_WORK TO BE COMPLETED_
Beginning with the first line of the entries below, quote each line until you reach and include the line with "none -> white brick A2:A3 level 2".

Coordinate-based change listings:
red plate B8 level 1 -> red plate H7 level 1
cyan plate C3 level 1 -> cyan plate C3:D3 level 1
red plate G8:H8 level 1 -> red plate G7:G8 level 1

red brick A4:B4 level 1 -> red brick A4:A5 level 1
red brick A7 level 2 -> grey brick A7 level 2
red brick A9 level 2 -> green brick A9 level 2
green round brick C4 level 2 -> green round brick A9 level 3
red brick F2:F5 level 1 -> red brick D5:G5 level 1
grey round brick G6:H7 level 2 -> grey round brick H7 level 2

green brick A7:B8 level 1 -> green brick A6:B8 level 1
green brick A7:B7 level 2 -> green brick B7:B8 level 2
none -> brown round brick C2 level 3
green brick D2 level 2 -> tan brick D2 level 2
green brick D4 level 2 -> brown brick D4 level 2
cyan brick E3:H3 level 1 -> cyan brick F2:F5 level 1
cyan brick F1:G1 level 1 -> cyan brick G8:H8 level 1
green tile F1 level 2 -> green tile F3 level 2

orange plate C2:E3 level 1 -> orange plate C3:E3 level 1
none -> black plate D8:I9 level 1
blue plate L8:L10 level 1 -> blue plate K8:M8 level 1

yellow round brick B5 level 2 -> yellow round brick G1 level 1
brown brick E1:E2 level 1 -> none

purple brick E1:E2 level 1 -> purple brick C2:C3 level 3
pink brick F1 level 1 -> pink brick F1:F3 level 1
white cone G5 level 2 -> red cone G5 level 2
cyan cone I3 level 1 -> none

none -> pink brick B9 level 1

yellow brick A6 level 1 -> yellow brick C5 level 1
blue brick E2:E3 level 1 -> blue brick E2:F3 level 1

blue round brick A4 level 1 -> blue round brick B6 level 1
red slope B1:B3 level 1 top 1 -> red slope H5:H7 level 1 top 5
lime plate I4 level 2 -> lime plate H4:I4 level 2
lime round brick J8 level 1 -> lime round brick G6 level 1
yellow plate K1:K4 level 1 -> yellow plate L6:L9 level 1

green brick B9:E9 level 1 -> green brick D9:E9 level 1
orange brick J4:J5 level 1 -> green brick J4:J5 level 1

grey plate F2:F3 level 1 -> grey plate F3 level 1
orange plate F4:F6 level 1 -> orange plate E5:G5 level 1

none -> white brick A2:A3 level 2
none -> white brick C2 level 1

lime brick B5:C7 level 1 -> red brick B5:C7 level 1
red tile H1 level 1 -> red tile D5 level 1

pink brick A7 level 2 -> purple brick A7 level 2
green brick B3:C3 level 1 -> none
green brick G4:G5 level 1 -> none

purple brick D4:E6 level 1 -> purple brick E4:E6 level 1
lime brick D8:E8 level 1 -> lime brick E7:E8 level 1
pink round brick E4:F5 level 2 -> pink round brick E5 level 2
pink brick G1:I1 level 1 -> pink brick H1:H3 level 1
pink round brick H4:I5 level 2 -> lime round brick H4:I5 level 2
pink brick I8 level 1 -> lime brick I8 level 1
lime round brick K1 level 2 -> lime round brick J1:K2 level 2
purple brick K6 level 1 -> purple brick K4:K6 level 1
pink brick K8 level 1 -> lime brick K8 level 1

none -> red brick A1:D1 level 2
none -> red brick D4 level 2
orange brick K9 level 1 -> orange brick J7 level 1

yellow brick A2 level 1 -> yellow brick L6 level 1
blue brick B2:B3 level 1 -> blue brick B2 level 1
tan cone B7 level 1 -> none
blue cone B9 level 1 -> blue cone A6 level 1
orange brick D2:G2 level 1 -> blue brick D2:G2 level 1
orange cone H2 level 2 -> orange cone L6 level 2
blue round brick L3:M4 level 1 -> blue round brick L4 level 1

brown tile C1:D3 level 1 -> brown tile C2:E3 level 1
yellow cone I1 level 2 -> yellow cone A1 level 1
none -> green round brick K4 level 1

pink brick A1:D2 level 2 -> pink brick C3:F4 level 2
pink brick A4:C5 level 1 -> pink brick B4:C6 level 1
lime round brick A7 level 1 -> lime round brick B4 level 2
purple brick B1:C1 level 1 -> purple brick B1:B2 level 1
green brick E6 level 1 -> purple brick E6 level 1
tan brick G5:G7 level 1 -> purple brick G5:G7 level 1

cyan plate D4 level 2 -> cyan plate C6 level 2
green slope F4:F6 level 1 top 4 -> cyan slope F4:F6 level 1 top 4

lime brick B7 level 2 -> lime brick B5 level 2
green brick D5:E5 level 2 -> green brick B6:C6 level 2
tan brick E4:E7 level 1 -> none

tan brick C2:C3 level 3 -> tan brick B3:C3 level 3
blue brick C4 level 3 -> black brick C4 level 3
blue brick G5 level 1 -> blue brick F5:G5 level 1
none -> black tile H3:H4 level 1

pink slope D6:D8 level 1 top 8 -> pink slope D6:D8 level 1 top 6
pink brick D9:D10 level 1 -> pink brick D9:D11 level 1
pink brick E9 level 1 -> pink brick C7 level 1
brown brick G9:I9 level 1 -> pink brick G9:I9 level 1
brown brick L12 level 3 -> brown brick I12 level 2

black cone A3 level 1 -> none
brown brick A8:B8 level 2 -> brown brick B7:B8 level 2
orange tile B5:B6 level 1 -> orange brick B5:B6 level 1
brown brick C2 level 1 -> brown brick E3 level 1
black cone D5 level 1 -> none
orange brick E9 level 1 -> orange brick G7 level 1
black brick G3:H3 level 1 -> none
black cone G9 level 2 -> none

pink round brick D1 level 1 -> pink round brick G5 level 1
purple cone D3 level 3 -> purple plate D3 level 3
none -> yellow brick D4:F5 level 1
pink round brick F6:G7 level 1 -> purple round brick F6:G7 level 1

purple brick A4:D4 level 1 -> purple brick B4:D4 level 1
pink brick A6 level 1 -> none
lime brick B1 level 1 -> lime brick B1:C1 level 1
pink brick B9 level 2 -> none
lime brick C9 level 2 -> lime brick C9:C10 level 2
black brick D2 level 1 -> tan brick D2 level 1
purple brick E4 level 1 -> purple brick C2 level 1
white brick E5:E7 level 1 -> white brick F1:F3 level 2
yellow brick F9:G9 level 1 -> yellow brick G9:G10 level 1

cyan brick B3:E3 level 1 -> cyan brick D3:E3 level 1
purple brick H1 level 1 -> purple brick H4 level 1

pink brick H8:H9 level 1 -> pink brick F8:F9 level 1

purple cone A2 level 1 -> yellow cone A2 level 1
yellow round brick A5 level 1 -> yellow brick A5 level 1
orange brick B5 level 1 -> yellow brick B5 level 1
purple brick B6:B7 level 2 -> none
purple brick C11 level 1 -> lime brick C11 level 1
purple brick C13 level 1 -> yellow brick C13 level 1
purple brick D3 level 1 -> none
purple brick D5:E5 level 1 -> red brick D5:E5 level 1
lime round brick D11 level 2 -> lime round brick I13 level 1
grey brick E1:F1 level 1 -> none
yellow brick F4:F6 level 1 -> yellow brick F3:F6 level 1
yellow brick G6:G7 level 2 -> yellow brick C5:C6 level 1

_RESPONSE TO THIS EXERCISE_
red plate B8 level 1 -> red plate H7 level 1
cyan plate C3 level 1 -> cyan plate C3:D3 level 1
red plate G8:H8 level 1 -> red plate G7:G8 level 1

red brick A4:B4 level 1 -> red brick A4:A5 level 1
red brick A7 level 2 -> grey brick A7 level 2
red brick A9 level 2 -> green brick A9 level 2
green round brick C4 level 2 -> green round brick A9 level 3
red brick F2:F5 level 1 -> red brick D5:G5 level 1
grey round brick G6:H7 level 2 -> grey round brick H7 level 2

green brick A7:B8 level 1 -> green brick A6:B8 level 1
green brick A7:B7 level 2 -> green brick B7:B8 level 2
none -> brown round brick C2 level 3
green brick D2 level 2 -> tan brick D2 level 2
green brick D4 level 2 -> brown brick D4 level 2
cyan brick E3:H3 level 1 -> cyan brick F2:F5 level 1
cyan brick F1:G1 level 1 -> cyan brick G8:H8 level 1
green tile F1 level 2 -> green tile F3 level 2

orange plate C2:E3 level 1 -> orange plate C3:E3 level 1
none -> black plate D8:I9 level 1
blue plate L8:L10 level 1 -> blue plate K8:M8 level 1

yellow round brick B5 level 2 -> yellow round brick G1 level 1
brown brick E1:E2 level 1 -> none

purple brick E1:E2 level 1 -> purple brick C2:C3 level 3
pink brick F1 level 1 -> pink brick F1:F3 level 1
white cone G5 level 2 -> red cone G5 level 2
cyan cone I3 level 1 -> none

none -> pink brick B9 level 1

yellow brick A6 level 1 -> yellow brick C5 level 1
blue brick E2:E3 level 1 -> blue brick E2:F3 level 1

blue round brick A4 level 1 -> blue round brick B6 level 1
red slope B1:B3 level 1 top 1 -> red slope H5:H7 level 1 top 5
lime plate I4 level 2 -> lime plate H4:I4 level 2
lime round brick J8 level 1 -> lime round brick G6 level 1
yellow plate K1:K4 level 1 -> yellow plate L6:L9 level 1

green brick B9:E9 level 1 -> green brick D9:E9 level 1
orange brick J4:J5 level 1 -> green brick J4:J5 level 1

grey plate F2:F3 level 1 -> grey plate F3 level 1
orange plate F4:F6 level 1 -> orange plate E5:G5 level 1

none -> white brick A2:A3 level 2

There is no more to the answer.